• **Your task**:
Only the pictures are to be dropped; the rest of the data below is to be duplicated exactly.

• **Dataset section**:
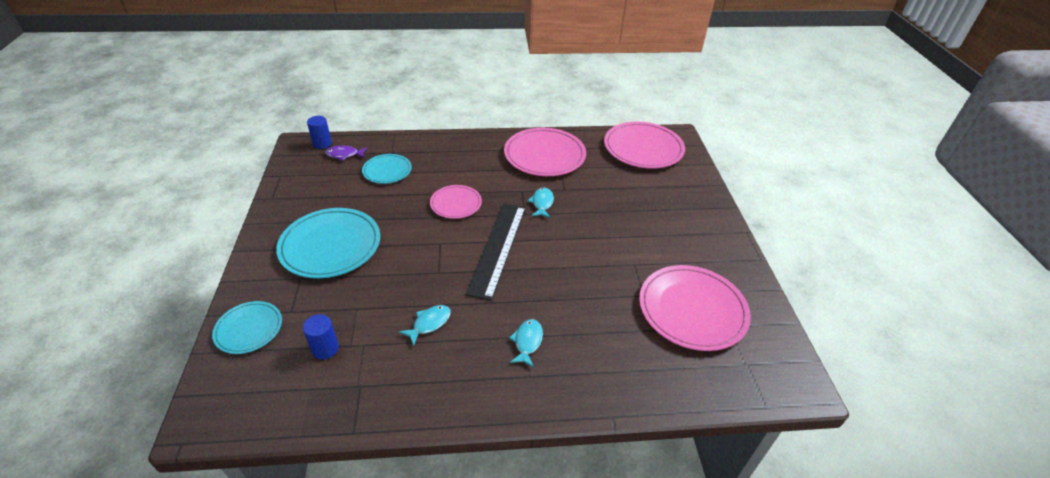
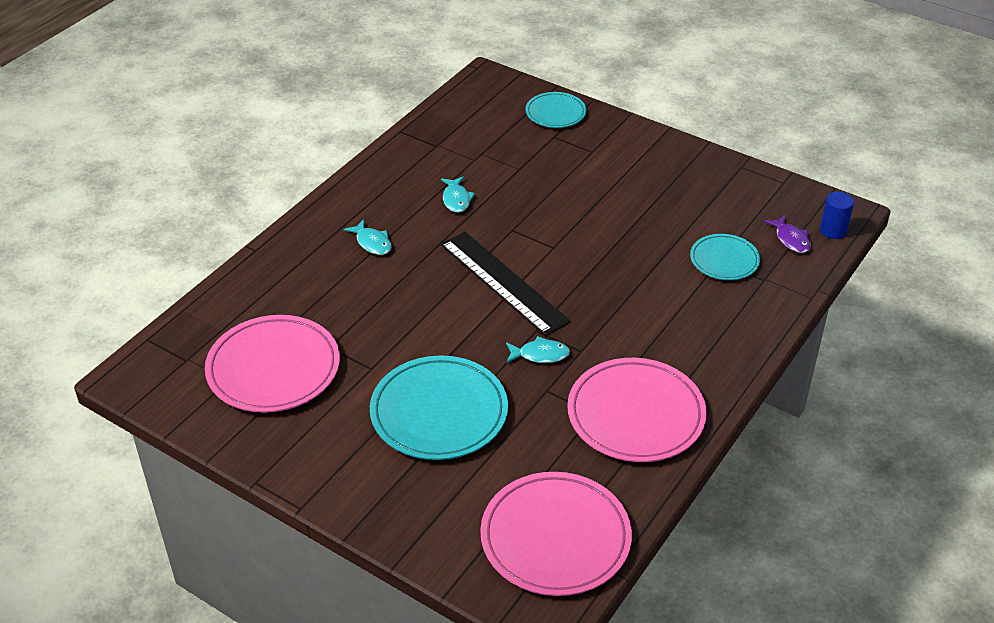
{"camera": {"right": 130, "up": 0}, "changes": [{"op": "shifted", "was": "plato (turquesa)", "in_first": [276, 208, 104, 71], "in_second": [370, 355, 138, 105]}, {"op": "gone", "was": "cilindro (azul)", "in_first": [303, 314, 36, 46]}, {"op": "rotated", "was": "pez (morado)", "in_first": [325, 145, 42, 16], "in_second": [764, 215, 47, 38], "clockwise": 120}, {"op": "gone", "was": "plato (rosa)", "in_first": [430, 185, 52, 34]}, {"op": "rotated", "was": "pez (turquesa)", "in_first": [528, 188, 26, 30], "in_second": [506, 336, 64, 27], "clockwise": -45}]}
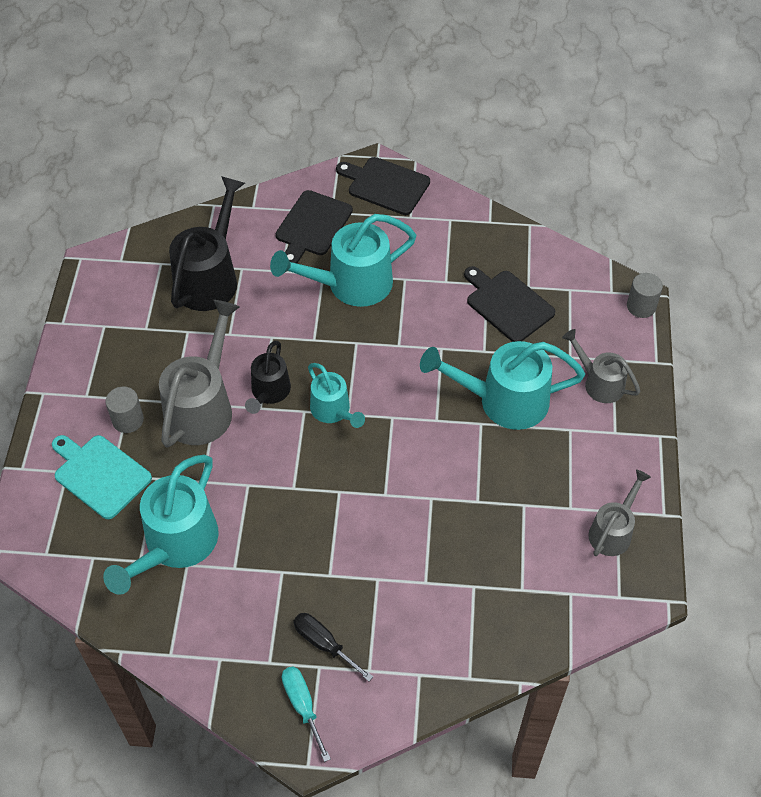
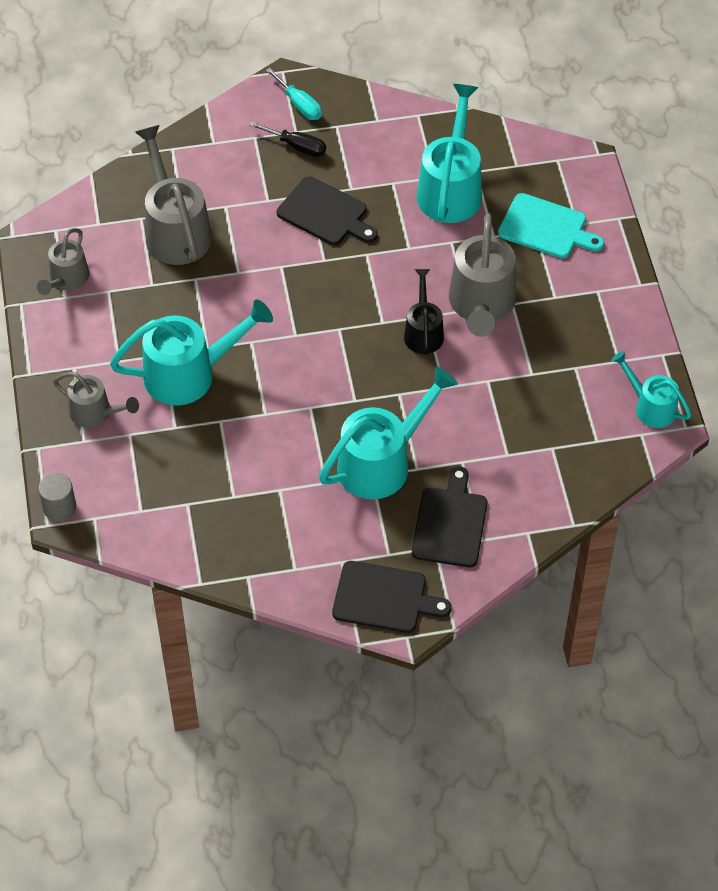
{"camera": {"right": 165, "up": 0}, "changes": [{"op": "gone", "was": "cilindro (gris)", "in_first": [105, 387, 39, 46]}, {"op": "gone", "was": "regadera (negro)", "in_first": [169, 176, 76, 135]}, {"op": "shifted", "was": "regadera (turquesa)", "in_first": [308, 363, 57, 65], "in_second": [612, 351, 79, 77]}, {"op": "shifted", "was": "tabla de cortar (negro)", "in_first": [464, 266, 91, 76], "in_second": [277, 176, 101, 69]}, {"op": "new", "now": "regadera (gris)", "in_second": [135, 125, 77, 140]}]}
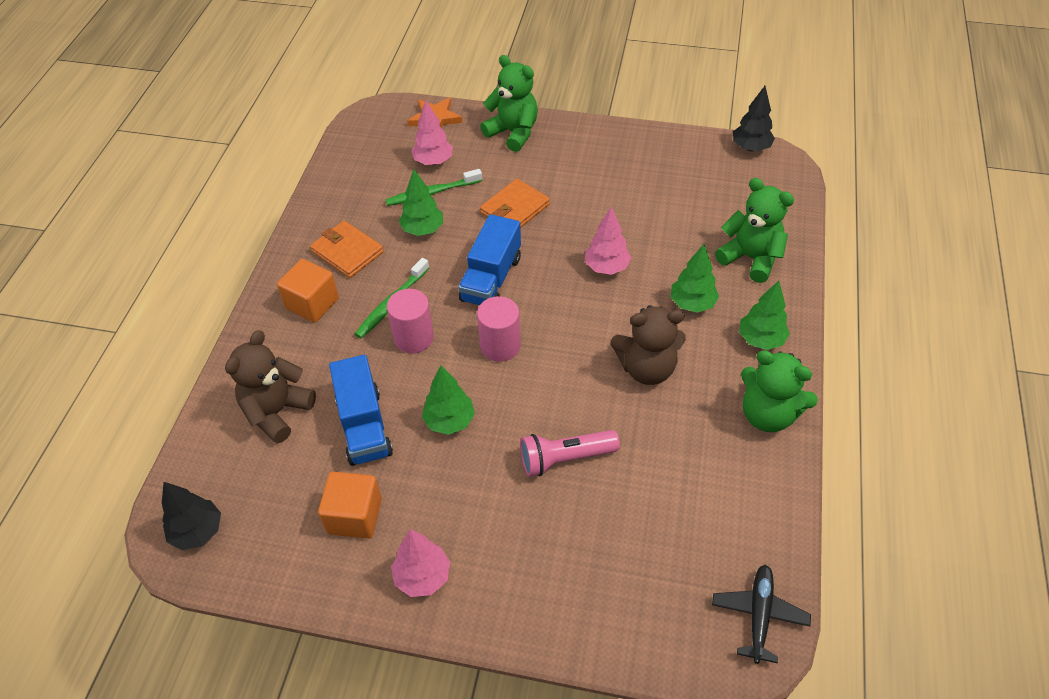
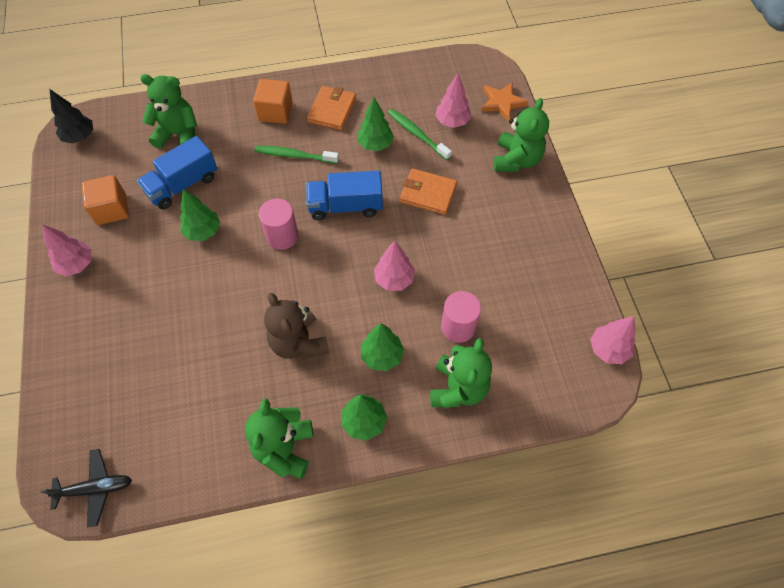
{"camera": {"right": 65, "up": 10}, "changes": [{"op": "repainted", "was": "osito (marrón)", "now": "osito (verde)", "in_first": [225, 330, 91, 113], "in_second": [140, 74, 57, 75]}, {"op": "shifted", "was": "cilindro (rosa)", "in_first": [387, 289, 47, 64], "in_second": [441, 291, 40, 52]}, {"op": "gone", "was": "lámpara de mano (rosa)", "in_first": [520, 430, 100, 47]}, {"op": "repainted", "was": "árbol (negro)", "now": "árbol (rosa)", "in_first": [733, 86, 42, 65], "in_second": [590, 316, 45, 48]}]}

• **Output for this task**:
{"camera": {"right": 130, "up": 0}, "changes": [{"op": "shifted", "was": "plato (turquesa)", "in_first": [276, 208, 104, 71], "in_second": [370, 355, 138, 105]}, {"op": "gone", "was": "cilindro (azul)", "in_first": [303, 314, 36, 46]}, {"op": "rotated", "was": "pez (morado)", "in_first": [325, 145, 42, 16], "in_second": [764, 215, 47, 38], "clockwise": 120}, {"op": "gone", "was": "plato (rosa)", "in_first": [430, 185, 52, 34]}, {"op": "rotated", "was": "pez (turquesa)", "in_first": [528, 188, 26, 30], "in_second": [506, 336, 64, 27], "clockwise": -45}]}
{"camera": {"right": 165, "up": 0}, "changes": [{"op": "gone", "was": "cilindro (gris)", "in_first": [105, 387, 39, 46]}, {"op": "gone", "was": "regadera (negro)", "in_first": [169, 176, 76, 135]}, {"op": "shifted", "was": "regadera (turquesa)", "in_first": [308, 363, 57, 65], "in_second": [612, 351, 79, 77]}, {"op": "shifted", "was": "tabla de cortar (negro)", "in_first": [464, 266, 91, 76], "in_second": [277, 176, 101, 69]}, {"op": "new", "now": "regadera (gris)", "in_second": [135, 125, 77, 140]}]}
{"camera": {"right": 65, "up": 10}, "changes": [{"op": "repainted", "was": "osito (marrón)", "now": "osito (verde)", "in_first": [225, 330, 91, 113], "in_second": [140, 74, 57, 75]}, {"op": "shifted", "was": "cilindro (rosa)", "in_first": [387, 289, 47, 64], "in_second": [441, 291, 40, 52]}, {"op": "gone", "was": "lámpara de mano (rosa)", "in_first": [520, 430, 100, 47]}, {"op": "repainted", "was": "árbol (negro)", "now": "árbol (rosa)", "in_first": [733, 86, 42, 65], "in_second": [590, 316, 45, 48]}]}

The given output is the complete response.